Locate the line bearing "IC1: LM386 -> UTC386" in the material below, then reproduce it and each following line up to and including the line bearing "R8: 1.5k (IC3/in-, IN) -> 2.2k (IC3/in-, IN)".

◆ **Data extracts**:
+++
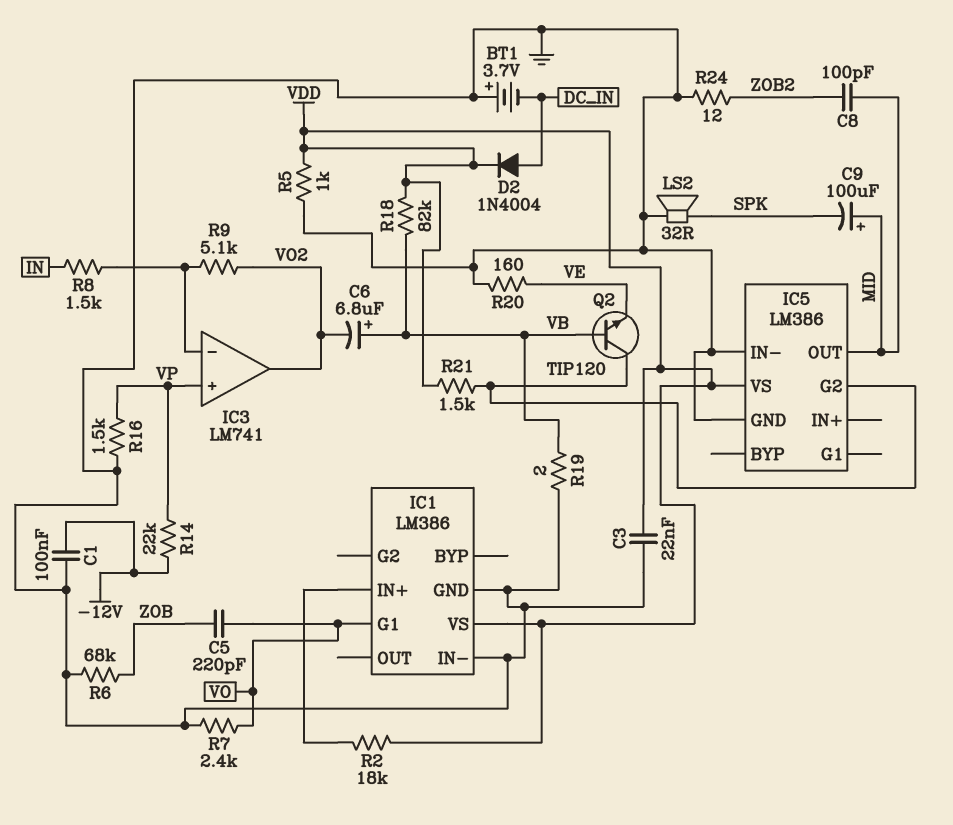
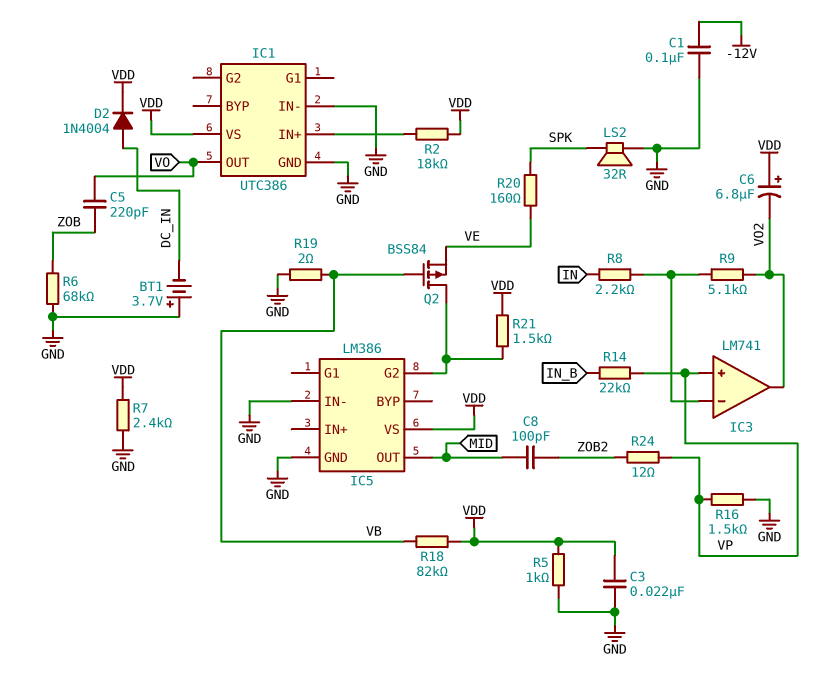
C6: 6.8uF (plus VB, minus VO2) -> 6.8uF (plus VDD, minus VO2)
C9: 100uF (plus MID, minus SPK) -> none
IC1: LM386 -> UTC386
IC1 pin G1: VO -> none
IC1 pin OUT: none -> VO
Q2: NPN TIP120 (B VB, C IC5/G2, E VE) -> PMOS BSS84 (G VB, D IC5/G2, S VE)
R7: 2.4k (GND, VO) -> 2.4k (GND, VDD)
R8: 1.5k (IC3/in-, IN) -> 2.2k (IC3/in-, IN)
R14: 22k (-12V, VP) -> 22k (IN_B, VP)
R20: 160 (GND, VE) -> 160 (SPK, VE)
R24: 12 (GND, ZOB2) -> 12 (VP, ZOB2)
+++
◆ **Exercise result**:
IC1: LM386 -> UTC386
IC1 pin G1: VO -> none
IC1 pin OUT: none -> VO
Q2: NPN TIP120 (B VB, C IC5/G2, E VE) -> PMOS BSS84 (G VB, D IC5/G2, S VE)
R7: 2.4k (GND, VO) -> 2.4k (GND, VDD)
R8: 1.5k (IC3/in-, IN) -> 2.2k (IC3/in-, IN)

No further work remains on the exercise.